### Work order
I would like you to return all of the records exactly as they stand.

[Spatial object tracking data]
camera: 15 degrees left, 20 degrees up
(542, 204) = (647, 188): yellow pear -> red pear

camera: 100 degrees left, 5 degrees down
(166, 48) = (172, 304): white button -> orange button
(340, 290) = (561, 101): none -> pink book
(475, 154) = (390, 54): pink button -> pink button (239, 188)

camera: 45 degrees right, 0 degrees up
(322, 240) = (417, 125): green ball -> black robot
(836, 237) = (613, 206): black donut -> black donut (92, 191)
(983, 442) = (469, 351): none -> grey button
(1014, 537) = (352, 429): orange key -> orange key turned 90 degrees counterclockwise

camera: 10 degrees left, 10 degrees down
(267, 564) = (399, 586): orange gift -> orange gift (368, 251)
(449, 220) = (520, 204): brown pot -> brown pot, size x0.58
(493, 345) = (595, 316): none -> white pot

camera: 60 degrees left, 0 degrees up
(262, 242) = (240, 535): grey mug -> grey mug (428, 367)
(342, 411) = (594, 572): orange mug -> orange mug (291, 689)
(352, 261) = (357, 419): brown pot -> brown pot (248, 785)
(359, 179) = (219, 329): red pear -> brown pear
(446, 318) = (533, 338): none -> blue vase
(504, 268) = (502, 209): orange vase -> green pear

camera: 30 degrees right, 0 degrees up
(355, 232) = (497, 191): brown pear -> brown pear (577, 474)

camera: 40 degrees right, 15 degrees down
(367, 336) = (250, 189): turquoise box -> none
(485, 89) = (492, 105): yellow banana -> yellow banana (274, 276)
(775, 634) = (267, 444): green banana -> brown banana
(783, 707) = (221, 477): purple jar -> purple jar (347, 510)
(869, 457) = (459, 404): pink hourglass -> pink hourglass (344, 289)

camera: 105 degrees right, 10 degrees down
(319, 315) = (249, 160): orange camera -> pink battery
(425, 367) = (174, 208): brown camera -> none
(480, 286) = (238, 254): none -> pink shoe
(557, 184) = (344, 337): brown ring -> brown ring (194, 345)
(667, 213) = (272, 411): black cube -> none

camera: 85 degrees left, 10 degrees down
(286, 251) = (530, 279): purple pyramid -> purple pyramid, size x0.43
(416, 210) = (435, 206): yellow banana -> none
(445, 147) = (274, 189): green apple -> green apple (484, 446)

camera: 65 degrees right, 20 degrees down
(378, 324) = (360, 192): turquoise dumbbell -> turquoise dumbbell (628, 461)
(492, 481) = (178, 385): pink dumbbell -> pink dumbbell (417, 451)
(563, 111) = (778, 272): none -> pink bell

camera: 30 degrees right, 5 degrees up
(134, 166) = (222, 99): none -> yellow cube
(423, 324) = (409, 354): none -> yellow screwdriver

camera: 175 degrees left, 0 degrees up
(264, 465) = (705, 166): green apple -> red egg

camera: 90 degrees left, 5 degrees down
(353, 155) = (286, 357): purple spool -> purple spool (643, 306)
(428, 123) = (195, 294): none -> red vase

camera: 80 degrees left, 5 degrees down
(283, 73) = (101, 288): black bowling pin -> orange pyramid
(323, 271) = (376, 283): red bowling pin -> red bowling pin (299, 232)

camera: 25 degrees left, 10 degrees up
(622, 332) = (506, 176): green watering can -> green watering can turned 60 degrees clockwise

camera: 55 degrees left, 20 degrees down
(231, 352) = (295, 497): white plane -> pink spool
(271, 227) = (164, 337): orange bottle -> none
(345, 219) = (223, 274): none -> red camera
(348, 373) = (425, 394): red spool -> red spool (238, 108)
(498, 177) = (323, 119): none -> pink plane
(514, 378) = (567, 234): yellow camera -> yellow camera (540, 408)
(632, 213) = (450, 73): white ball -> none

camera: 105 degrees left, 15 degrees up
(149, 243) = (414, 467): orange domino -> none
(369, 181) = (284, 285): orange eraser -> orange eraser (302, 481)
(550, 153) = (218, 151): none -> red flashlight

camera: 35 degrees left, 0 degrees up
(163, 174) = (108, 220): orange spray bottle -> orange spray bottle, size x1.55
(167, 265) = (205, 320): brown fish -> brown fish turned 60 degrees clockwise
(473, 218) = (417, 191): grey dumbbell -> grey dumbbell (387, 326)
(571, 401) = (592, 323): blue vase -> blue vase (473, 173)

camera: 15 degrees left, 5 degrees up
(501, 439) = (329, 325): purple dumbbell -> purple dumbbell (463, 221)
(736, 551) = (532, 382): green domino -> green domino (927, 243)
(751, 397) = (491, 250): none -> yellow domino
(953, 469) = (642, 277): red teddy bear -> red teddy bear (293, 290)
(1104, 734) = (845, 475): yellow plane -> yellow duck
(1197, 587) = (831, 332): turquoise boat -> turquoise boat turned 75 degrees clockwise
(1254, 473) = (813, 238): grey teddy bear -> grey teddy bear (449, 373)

### Result
camera: 15 degrees left, 20 degrees up
(542, 204) = (647, 188): yellow pear -> red pear

camera: 100 degrees left, 5 degrees down
(166, 48) = (172, 304): white button -> orange button
(340, 290) = (561, 101): none -> pink book
(475, 154) = (390, 54): pink button -> pink button (239, 188)

camera: 45 degrees right, 0 degrees up
(322, 240) = (417, 125): green ball -> black robot
(836, 237) = (613, 206): black donut -> black donut (92, 191)
(983, 442) = (469, 351): none -> grey button
(1014, 537) = (352, 429): orange key -> orange key turned 90 degrees counterclockwise

camera: 10 degrees left, 10 degrees down
(267, 564) = (399, 586): orange gift -> orange gift (368, 251)
(449, 220) = (520, 204): brown pot -> brown pot, size x0.58
(493, 345) = (595, 316): none -> white pot

camera: 60 degrees left, 0 degrees up
(262, 242) = (240, 535): grey mug -> grey mug (428, 367)
(342, 411) = (594, 572): orange mug -> orange mug (291, 689)
(352, 261) = (357, 419): brown pot -> brown pot (248, 785)
(359, 179) = (219, 329): red pear -> brown pear
(446, 318) = (533, 338): none -> blue vase
(504, 268) = (502, 209): orange vase -> green pear

camera: 30 degrees right, 0 degrees up
(355, 232) = (497, 191): brown pear -> brown pear (577, 474)

camera: 40 degrees right, 15 degrees down
(367, 336) = (250, 189): turquoise box -> none
(485, 89) = (492, 105): yellow banana -> yellow banana (274, 276)
(775, 634) = (267, 444): green banana -> brown banana
(783, 707) = (221, 477): purple jar -> purple jar (347, 510)
(869, 457) = (459, 404): pink hourglass -> pink hourglass (344, 289)

camera: 105 degrees right, 10 degrees down
(319, 315) = (249, 160): orange camera -> pink battery
(425, 367) = (174, 208): brown camera -> none
(480, 286) = (238, 254): none -> pink shoe
(557, 184) = (344, 337): brown ring -> brown ring (194, 345)
(667, 213) = (272, 411): black cube -> none

camera: 85 degrees left, 10 degrees down
(286, 251) = (530, 279): purple pyramid -> purple pyramid, size x0.43
(416, 210) = (435, 206): yellow banana -> none
(445, 147) = (274, 189): green apple -> green apple (484, 446)

camera: 65 degrees right, 20 degrees down
(378, 324) = (360, 192): turquoise dumbbell -> turquoise dumbbell (628, 461)
(492, 481) = (178, 385): pink dumbbell -> pink dumbbell (417, 451)
(563, 111) = (778, 272): none -> pink bell

camera: 30 degrees right, 5 degrees up
(134, 166) = (222, 99): none -> yellow cube
(423, 324) = (409, 354): none -> yellow screwdriver

camera: 175 degrees left, 0 degrees up
(264, 465) = (705, 166): green apple -> red egg

camera: 90 degrees left, 5 degrees down
(353, 155) = (286, 357): purple spool -> purple spool (643, 306)
(428, 123) = (195, 294): none -> red vase

camera: 80 degrees left, 5 degrees down
(283, 73) = (101, 288): black bowling pin -> orange pyramid
(323, 271) = (376, 283): red bowling pin -> red bowling pin (299, 232)

camera: 25 degrees left, 10 degrees up
(622, 332) = (506, 176): green watering can -> green watering can turned 60 degrees clockwise

camera: 55 degrees left, 20 degrees down
(231, 352) = (295, 497): white plane -> pink spool
(271, 227) = (164, 337): orange bottle -> none
(345, 219) = (223, 274): none -> red camera
(348, 373) = (425, 394): red spool -> red spool (238, 108)
(498, 177) = (323, 119): none -> pink plane
(514, 378) = (567, 234): yellow camera -> yellow camera (540, 408)
(632, 213) = (450, 73): white ball -> none

camera: 105 degrees left, 15 degrees up
(149, 243) = (414, 467): orange domino -> none
(369, 181) = (284, 285): orange eraser -> orange eraser (302, 481)
(550, 153) = (218, 151): none -> red flashlight

camera: 35 degrees left, 0 degrees up
(163, 174) = (108, 220): orange spray bottle -> orange spray bottle, size x1.55
(167, 265) = (205, 320): brown fish -> brown fish turned 60 degrees clockwise
(473, 218) = (417, 191): grey dumbbell -> grey dumbbell (387, 326)
(571, 401) = (592, 323): blue vase -> blue vase (473, 173)

camera: 15 degrees left, 5 degrees up
(501, 439) = (329, 325): purple dumbbell -> purple dumbbell (463, 221)
(736, 551) = (532, 382): green domino -> green domino (927, 243)
(751, 397) = (491, 250): none -> yellow domino
(953, 469) = (642, 277): red teddy bear -> red teddy bear (293, 290)
(1104, 734) = (845, 475): yellow plane -> yellow duck
(1197, 587) = (831, 332): turquoise boat -> turquoise boat turned 75 degrees clockwise
(1254, 473) = (813, 238): grey teddy bear -> grey teddy bear (449, 373)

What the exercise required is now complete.